### GIVEN RECORDS

· · · · ·

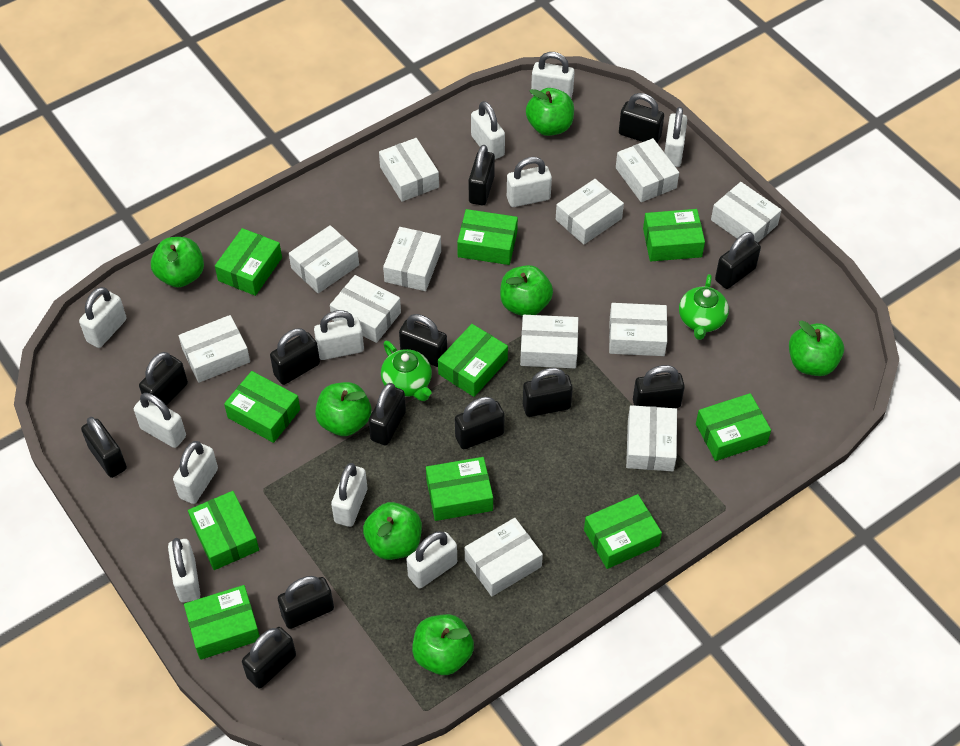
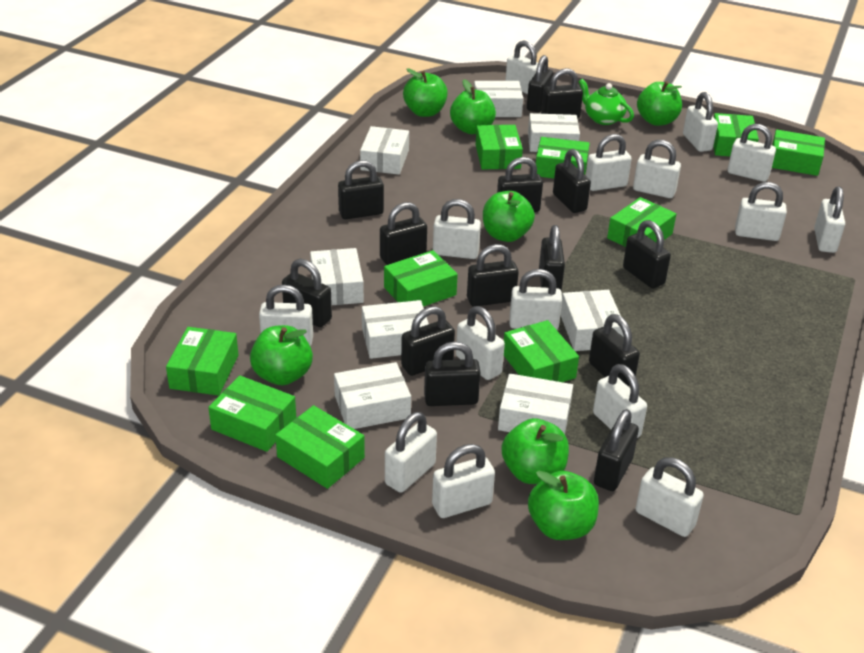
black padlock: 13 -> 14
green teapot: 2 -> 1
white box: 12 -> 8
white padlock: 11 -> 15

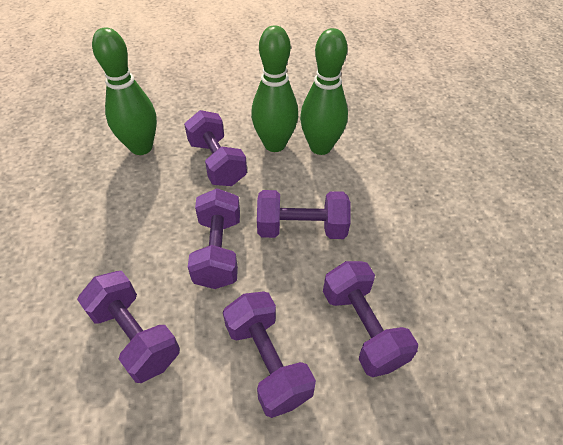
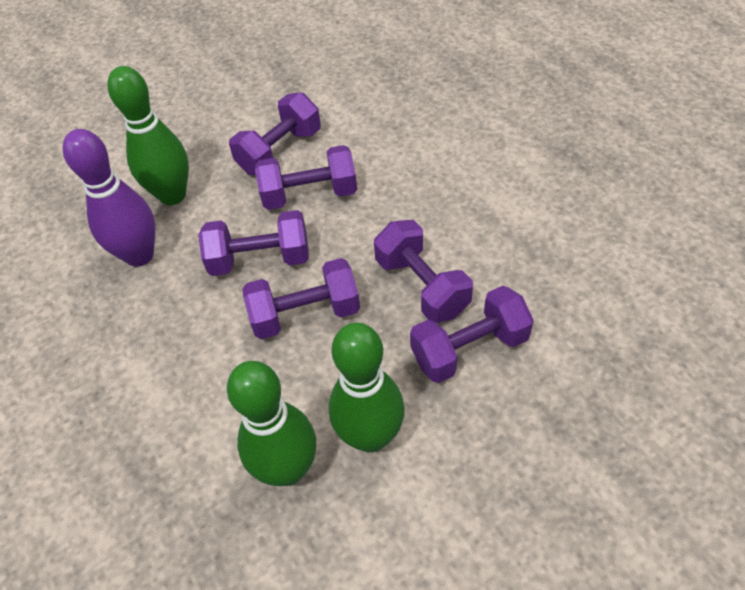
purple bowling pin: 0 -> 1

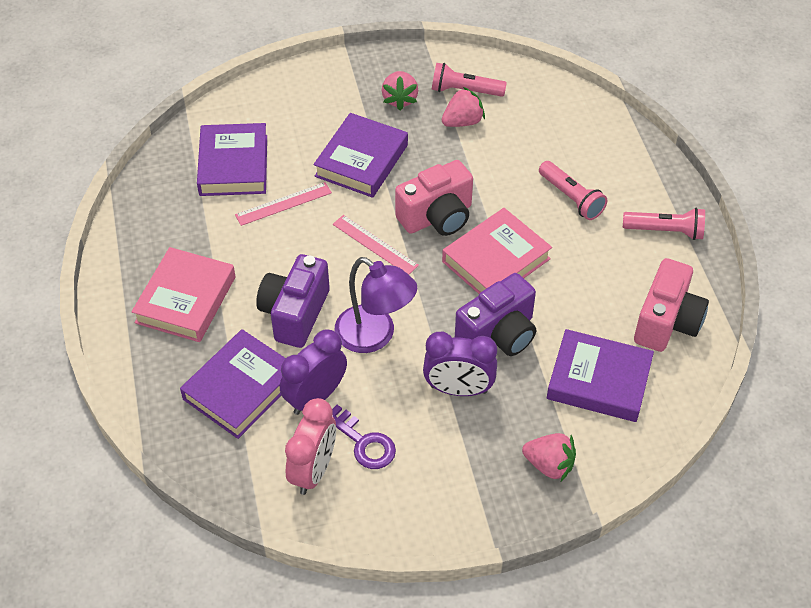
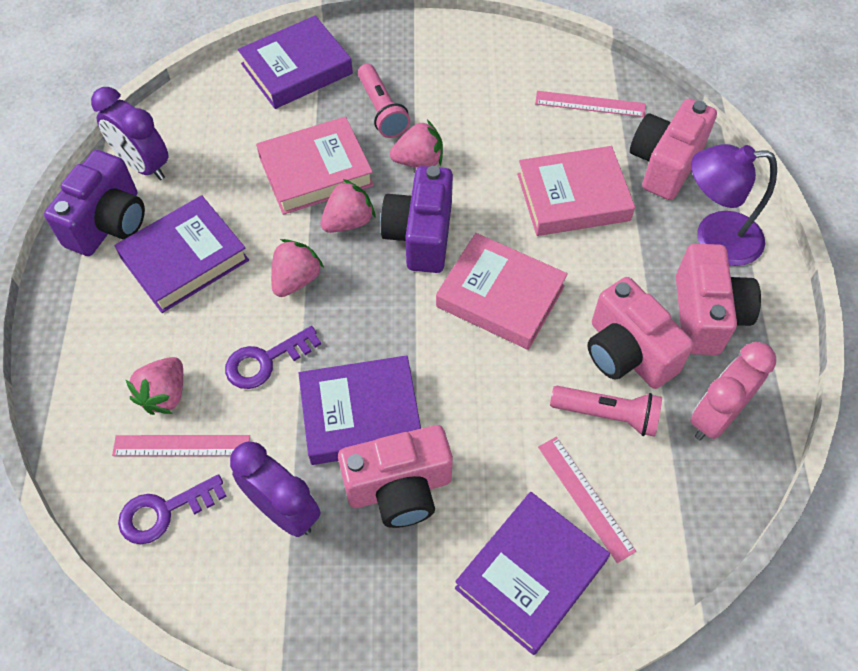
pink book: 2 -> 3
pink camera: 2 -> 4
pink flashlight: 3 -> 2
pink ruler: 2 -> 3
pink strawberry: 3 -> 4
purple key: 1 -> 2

· · · · ·

### TASK PROMPT
Only the lines from the one with "pink book: 2 -> 3" through the last line above should be restated, word for word.

### RESPONSE AREA
pink book: 2 -> 3
pink camera: 2 -> 4
pink flashlight: 3 -> 2
pink ruler: 2 -> 3
pink strawberry: 3 -> 4
purple key: 1 -> 2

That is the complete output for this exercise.